* Your objective *
Every line from the one with "none -> grey 1x1 brick [452,318,560,452]" through the end of the entries below must be retyped exactly, and only those lines. The pictures are not part of the copy.

[Provided entries]

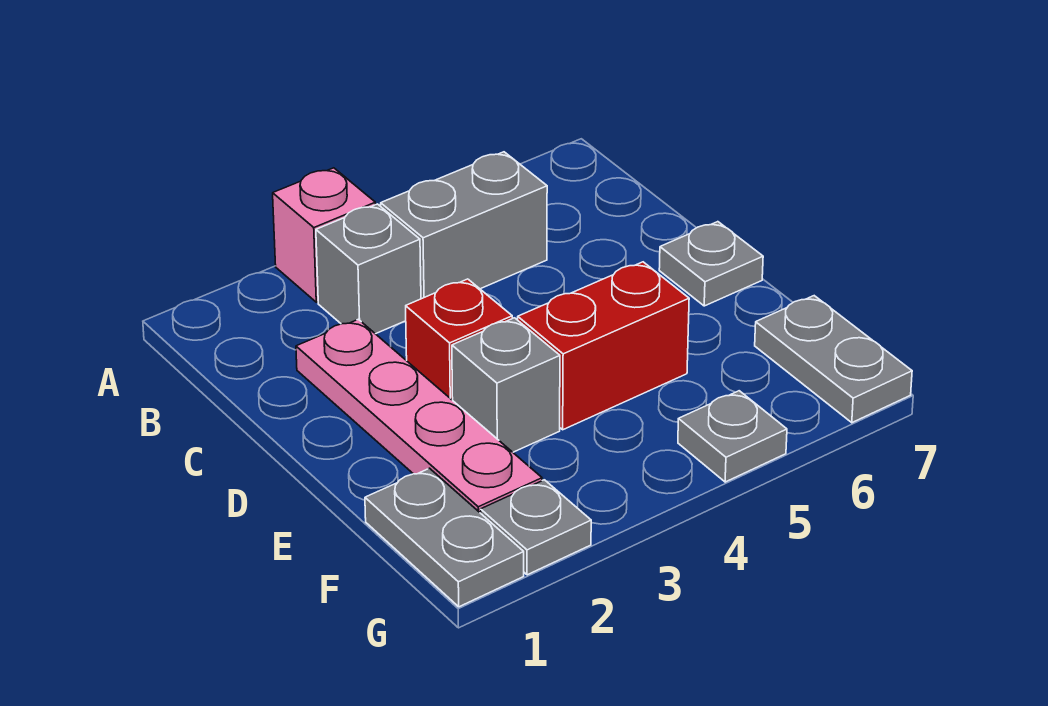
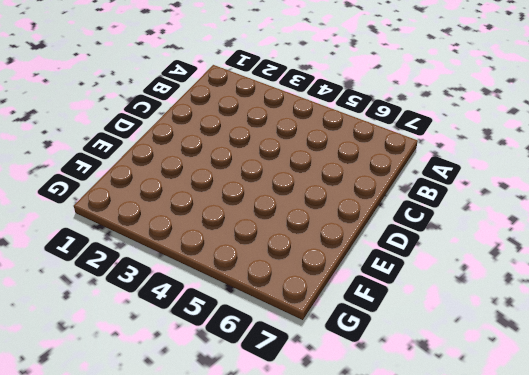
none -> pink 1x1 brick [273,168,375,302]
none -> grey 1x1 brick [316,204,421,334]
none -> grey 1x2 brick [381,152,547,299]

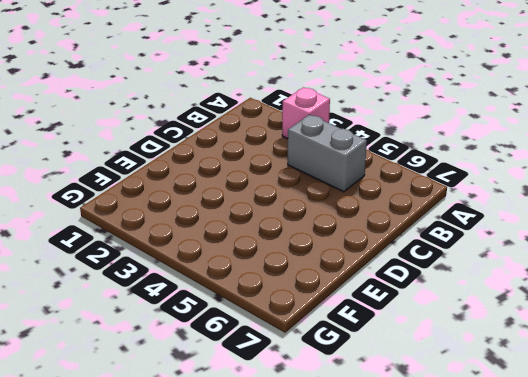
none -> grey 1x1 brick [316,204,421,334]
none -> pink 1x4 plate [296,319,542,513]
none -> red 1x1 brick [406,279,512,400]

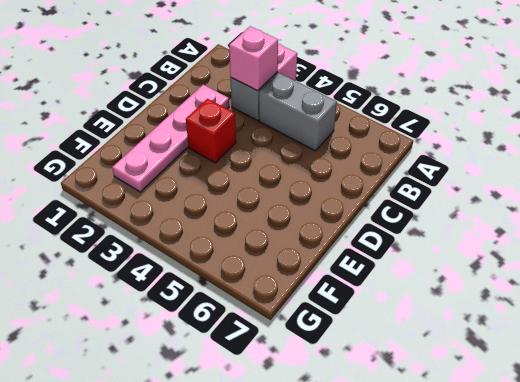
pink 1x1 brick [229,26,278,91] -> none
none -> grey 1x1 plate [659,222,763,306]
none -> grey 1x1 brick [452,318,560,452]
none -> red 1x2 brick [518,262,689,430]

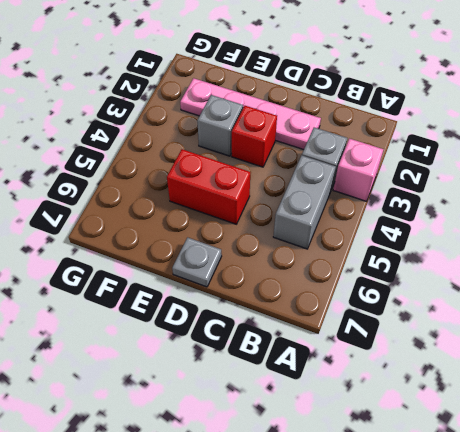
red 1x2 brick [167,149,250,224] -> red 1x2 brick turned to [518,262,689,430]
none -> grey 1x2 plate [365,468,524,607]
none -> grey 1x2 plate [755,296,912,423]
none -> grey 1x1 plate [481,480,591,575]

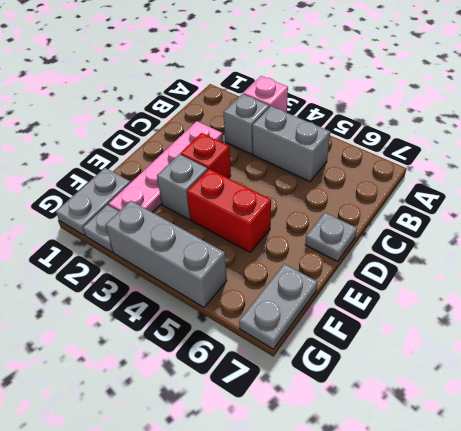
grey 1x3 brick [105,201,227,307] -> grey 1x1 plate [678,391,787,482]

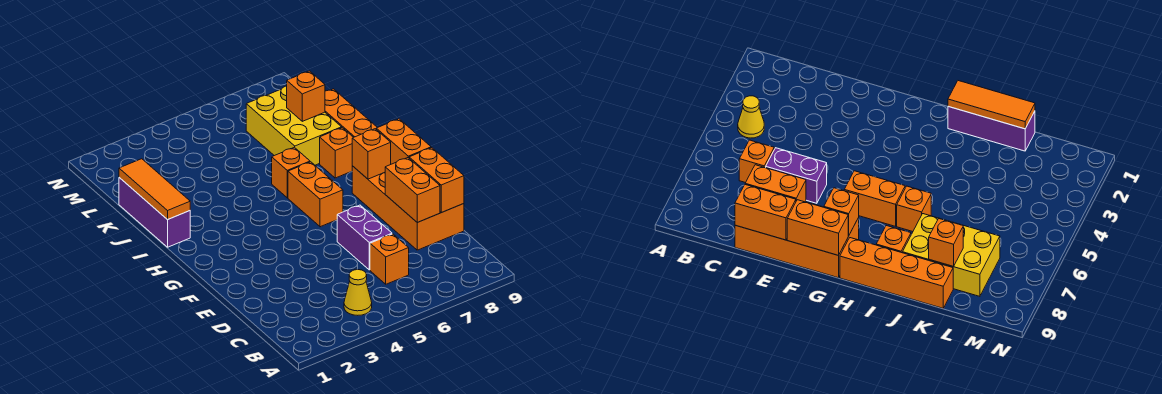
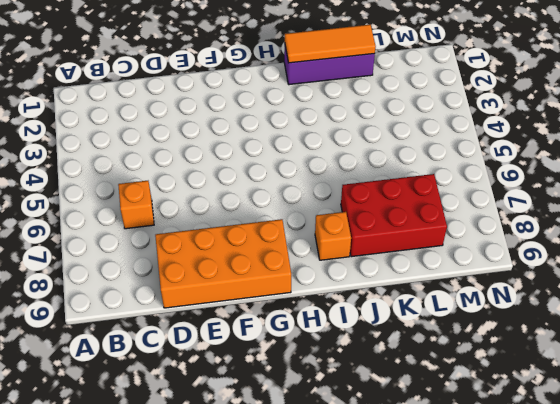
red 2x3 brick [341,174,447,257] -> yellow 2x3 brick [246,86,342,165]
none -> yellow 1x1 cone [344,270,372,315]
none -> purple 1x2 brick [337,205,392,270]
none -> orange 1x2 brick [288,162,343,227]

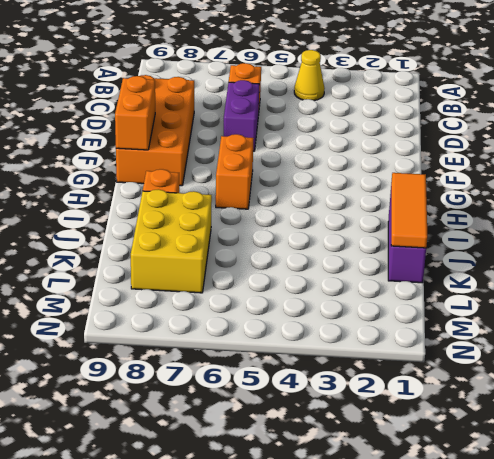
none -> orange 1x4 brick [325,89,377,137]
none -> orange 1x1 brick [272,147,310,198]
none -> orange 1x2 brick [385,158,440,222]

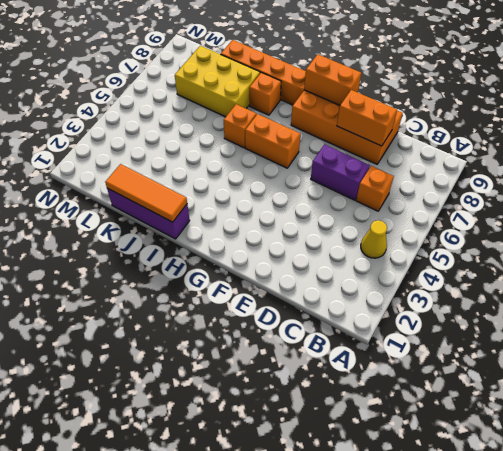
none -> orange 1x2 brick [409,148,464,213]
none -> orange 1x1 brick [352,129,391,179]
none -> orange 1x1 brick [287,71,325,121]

[/Provided entries]

* Answer for this exercise *
none -> grey 1x1 brick [452,318,560,452]
none -> red 1x2 brick [518,262,689,430]

red 1x2 brick [167,149,250,224] -> red 1x2 brick turned to [518,262,689,430]
none -> grey 1x2 plate [365,468,524,607]
none -> grey 1x2 plate [755,296,912,423]
none -> grey 1x1 plate [481,480,591,575]

grey 1x3 brick [105,201,227,307] -> grey 1x1 plate [678,391,787,482]

red 2x3 brick [341,174,447,257] -> yellow 2x3 brick [246,86,342,165]
none -> yellow 1x1 cone [344,270,372,315]
none -> purple 1x2 brick [337,205,392,270]
none -> orange 1x2 brick [288,162,343,227]

none -> orange 1x4 brick [325,89,377,137]
none -> orange 1x1 brick [272,147,310,198]
none -> orange 1x2 brick [385,158,440,222]

none -> orange 1x2 brick [409,148,464,213]
none -> orange 1x1 brick [352,129,391,179]
none -> orange 1x1 brick [287,71,325,121]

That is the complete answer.